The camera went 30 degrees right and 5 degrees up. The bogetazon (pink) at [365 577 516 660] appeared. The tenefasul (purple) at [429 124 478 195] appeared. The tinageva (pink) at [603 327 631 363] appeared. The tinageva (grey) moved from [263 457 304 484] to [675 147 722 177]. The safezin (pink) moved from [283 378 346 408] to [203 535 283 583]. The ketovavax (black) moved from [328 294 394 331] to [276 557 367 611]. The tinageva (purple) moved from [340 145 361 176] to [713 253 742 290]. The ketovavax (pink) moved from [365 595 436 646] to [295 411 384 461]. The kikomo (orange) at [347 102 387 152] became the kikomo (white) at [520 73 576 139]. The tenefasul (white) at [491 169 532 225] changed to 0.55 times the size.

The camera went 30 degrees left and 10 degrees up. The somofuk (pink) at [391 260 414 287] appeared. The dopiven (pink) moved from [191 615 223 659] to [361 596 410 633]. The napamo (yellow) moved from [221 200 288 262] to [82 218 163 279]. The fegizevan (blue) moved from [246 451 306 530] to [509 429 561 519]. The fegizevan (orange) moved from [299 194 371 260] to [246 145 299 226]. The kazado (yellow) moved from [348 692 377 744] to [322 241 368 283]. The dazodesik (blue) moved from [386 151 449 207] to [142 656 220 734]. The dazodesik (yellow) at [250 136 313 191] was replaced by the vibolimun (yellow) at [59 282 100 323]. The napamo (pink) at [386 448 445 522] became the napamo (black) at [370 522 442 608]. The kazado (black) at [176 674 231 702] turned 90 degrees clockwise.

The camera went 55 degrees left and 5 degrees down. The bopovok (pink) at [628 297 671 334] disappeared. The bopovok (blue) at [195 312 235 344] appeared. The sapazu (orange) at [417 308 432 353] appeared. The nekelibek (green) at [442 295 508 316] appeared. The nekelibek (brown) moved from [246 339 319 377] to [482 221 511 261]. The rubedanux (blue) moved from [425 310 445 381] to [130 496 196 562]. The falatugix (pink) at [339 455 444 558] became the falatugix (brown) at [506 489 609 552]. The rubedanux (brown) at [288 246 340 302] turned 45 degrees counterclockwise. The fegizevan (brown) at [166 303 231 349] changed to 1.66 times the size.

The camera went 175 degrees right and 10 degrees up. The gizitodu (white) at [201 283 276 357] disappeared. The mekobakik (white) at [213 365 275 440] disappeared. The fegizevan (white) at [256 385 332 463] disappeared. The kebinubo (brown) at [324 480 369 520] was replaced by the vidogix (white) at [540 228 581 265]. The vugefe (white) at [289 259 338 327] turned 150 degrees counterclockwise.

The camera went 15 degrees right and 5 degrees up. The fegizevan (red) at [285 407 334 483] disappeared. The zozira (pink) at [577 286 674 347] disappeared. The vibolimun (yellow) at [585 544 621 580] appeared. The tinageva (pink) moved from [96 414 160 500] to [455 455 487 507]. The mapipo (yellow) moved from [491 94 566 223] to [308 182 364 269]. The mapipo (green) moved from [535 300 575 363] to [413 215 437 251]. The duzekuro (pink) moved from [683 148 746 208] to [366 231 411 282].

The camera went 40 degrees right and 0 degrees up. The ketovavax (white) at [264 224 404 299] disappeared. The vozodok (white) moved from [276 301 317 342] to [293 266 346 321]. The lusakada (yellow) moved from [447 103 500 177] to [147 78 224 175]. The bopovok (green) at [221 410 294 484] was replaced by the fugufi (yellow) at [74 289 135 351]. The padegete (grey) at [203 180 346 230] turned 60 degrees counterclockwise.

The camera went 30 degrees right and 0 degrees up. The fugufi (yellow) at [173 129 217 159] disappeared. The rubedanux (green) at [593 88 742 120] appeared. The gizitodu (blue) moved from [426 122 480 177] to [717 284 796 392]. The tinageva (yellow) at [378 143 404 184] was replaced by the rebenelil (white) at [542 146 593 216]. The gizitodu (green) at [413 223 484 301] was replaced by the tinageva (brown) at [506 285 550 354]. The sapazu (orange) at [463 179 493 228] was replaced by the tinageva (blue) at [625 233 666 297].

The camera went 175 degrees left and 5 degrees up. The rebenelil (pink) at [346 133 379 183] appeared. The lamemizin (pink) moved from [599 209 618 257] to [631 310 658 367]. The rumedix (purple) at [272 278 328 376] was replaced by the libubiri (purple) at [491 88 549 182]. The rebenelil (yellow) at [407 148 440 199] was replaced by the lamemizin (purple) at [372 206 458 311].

+ + +

• _Directions_: Would you write out the full set of records above without alteration?

• _Output of the task_:
The camera went 30 degrees right and 5 degrees up. The bogetazon (pink) at [365 577 516 660] appeared. The tenefasul (purple) at [429 124 478 195] appeared. The tinageva (pink) at [603 327 631 363] appeared. The tinageva (grey) moved from [263 457 304 484] to [675 147 722 177]. The safezin (pink) moved from [283 378 346 408] to [203 535 283 583]. The ketovavax (black) moved from [328 294 394 331] to [276 557 367 611]. The tinageva (purple) moved from [340 145 361 176] to [713 253 742 290]. The ketovavax (pink) moved from [365 595 436 646] to [295 411 384 461]. The kikomo (orange) at [347 102 387 152] became the kikomo (white) at [520 73 576 139]. The tenefasul (white) at [491 169 532 225] changed to 0.55 times the size.

The camera went 30 degrees left and 10 degrees up. The somofuk (pink) at [391 260 414 287] appeared. The dopiven (pink) moved from [191 615 223 659] to [361 596 410 633]. The napamo (yellow) moved from [221 200 288 262] to [82 218 163 279]. The fegizevan (blue) moved from [246 451 306 530] to [509 429 561 519]. The fegizevan (orange) moved from [299 194 371 260] to [246 145 299 226]. The kazado (yellow) moved from [348 692 377 744] to [322 241 368 283]. The dazodesik (blue) moved from [386 151 449 207] to [142 656 220 734]. The dazodesik (yellow) at [250 136 313 191] was replaced by the vibolimun (yellow) at [59 282 100 323]. The napamo (pink) at [386 448 445 522] became the napamo (black) at [370 522 442 608]. The kazado (black) at [176 674 231 702] turned 90 degrees clockwise.

The camera went 55 degrees left and 5 degrees down. The bopovok (pink) at [628 297 671 334] disappeared. The bopovok (blue) at [195 312 235 344] appeared. The sapazu (orange) at [417 308 432 353] appeared. The nekelibek (green) at [442 295 508 316] appeared. The nekelibek (brown) moved from [246 339 319 377] to [482 221 511 261]. The rubedanux (blue) moved from [425 310 445 381] to [130 496 196 562]. The falatugix (pink) at [339 455 444 558] became the falatugix (brown) at [506 489 609 552]. The rubedanux (brown) at [288 246 340 302] turned 45 degrees counterclockwise. The fegizevan (brown) at [166 303 231 349] changed to 1.66 times the size.

The camera went 175 degrees right and 10 degrees up. The gizitodu (white) at [201 283 276 357] disappeared. The mekobakik (white) at [213 365 275 440] disappeared. The fegizevan (white) at [256 385 332 463] disappeared. The kebinubo (brown) at [324 480 369 520] was replaced by the vidogix (white) at [540 228 581 265]. The vugefe (white) at [289 259 338 327] turned 150 degrees counterclockwise.

The camera went 15 degrees right and 5 degrees up. The fegizevan (red) at [285 407 334 483] disappeared. The zozira (pink) at [577 286 674 347] disappeared. The vibolimun (yellow) at [585 544 621 580] appeared. The tinageva (pink) moved from [96 414 160 500] to [455 455 487 507]. The mapipo (yellow) moved from [491 94 566 223] to [308 182 364 269]. The mapipo (green) moved from [535 300 575 363] to [413 215 437 251]. The duzekuro (pink) moved from [683 148 746 208] to [366 231 411 282].

The camera went 40 degrees right and 0 degrees up. The ketovavax (white) at [264 224 404 299] disappeared. The vozodok (white) moved from [276 301 317 342] to [293 266 346 321]. The lusakada (yellow) moved from [447 103 500 177] to [147 78 224 175]. The bopovok (green) at [221 410 294 484] was replaced by the fugufi (yellow) at [74 289 135 351]. The padegete (grey) at [203 180 346 230] turned 60 degrees counterclockwise.

The camera went 30 degrees right and 0 degrees up. The fugufi (yellow) at [173 129 217 159] disappeared. The rubedanux (green) at [593 88 742 120] appeared. The gizitodu (blue) moved from [426 122 480 177] to [717 284 796 392]. The tinageva (yellow) at [378 143 404 184] was replaced by the rebenelil (white) at [542 146 593 216]. The gizitodu (green) at [413 223 484 301] was replaced by the tinageva (brown) at [506 285 550 354]. The sapazu (orange) at [463 179 493 228] was replaced by the tinageva (blue) at [625 233 666 297].

The camera went 175 degrees left and 5 degrees up. The rebenelil (pink) at [346 133 379 183] appeared. The lamemizin (pink) moved from [599 209 618 257] to [631 310 658 367]. The rumedix (purple) at [272 278 328 376] was replaced by the libubiri (purple) at [491 88 549 182]. The rebenelil (yellow) at [407 148 440 199] was replaced by the lamemizin (purple) at [372 206 458 311].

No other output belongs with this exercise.